* _Records_
++++++
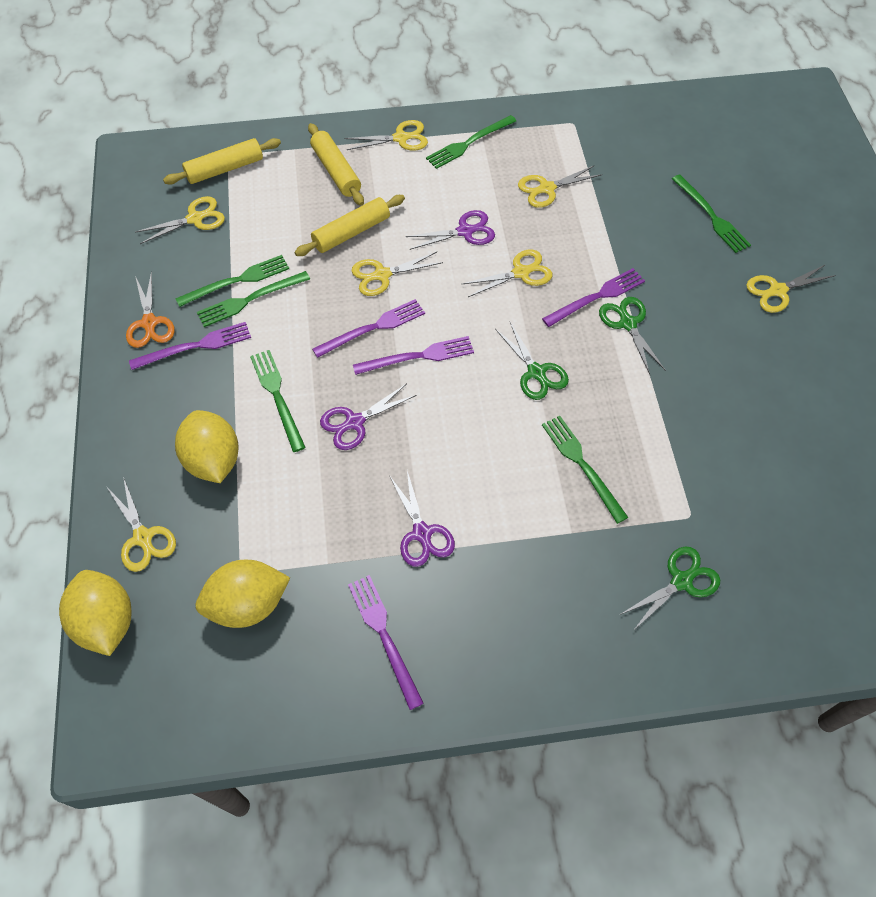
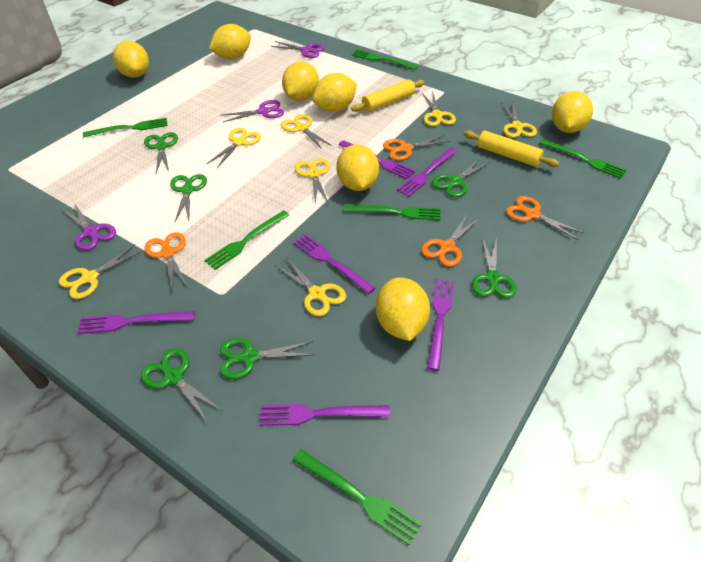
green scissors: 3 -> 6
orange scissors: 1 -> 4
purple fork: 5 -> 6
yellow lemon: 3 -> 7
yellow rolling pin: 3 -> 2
++++++
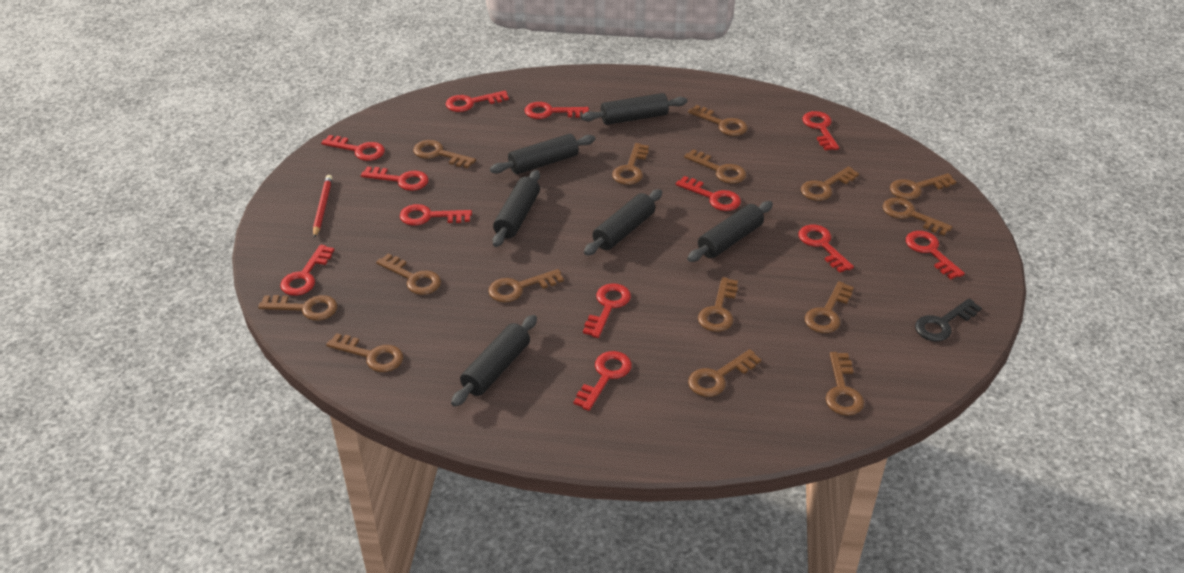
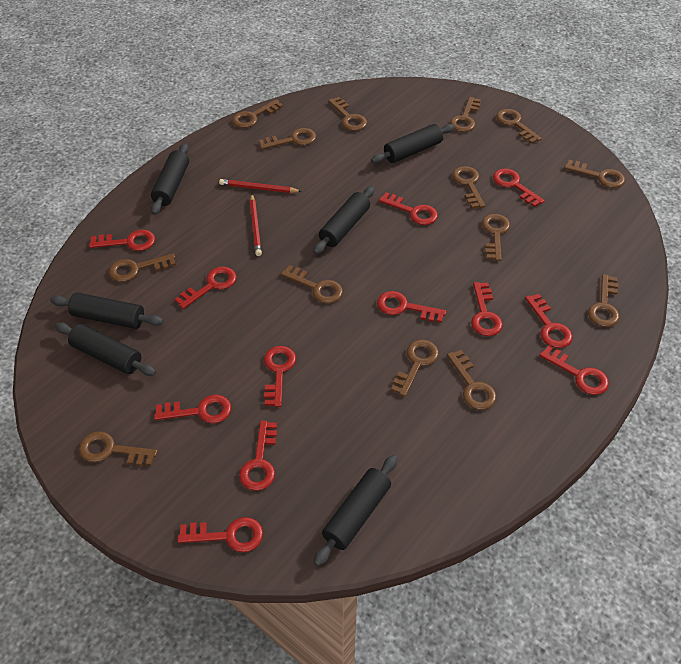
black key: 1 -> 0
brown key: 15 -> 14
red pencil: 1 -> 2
++++++
* _Directions for this task_
The result should be every line of the material that contains the word "scissors", so copy those lines.

* _Result_
green scissors: 3 -> 6
orange scissors: 1 -> 4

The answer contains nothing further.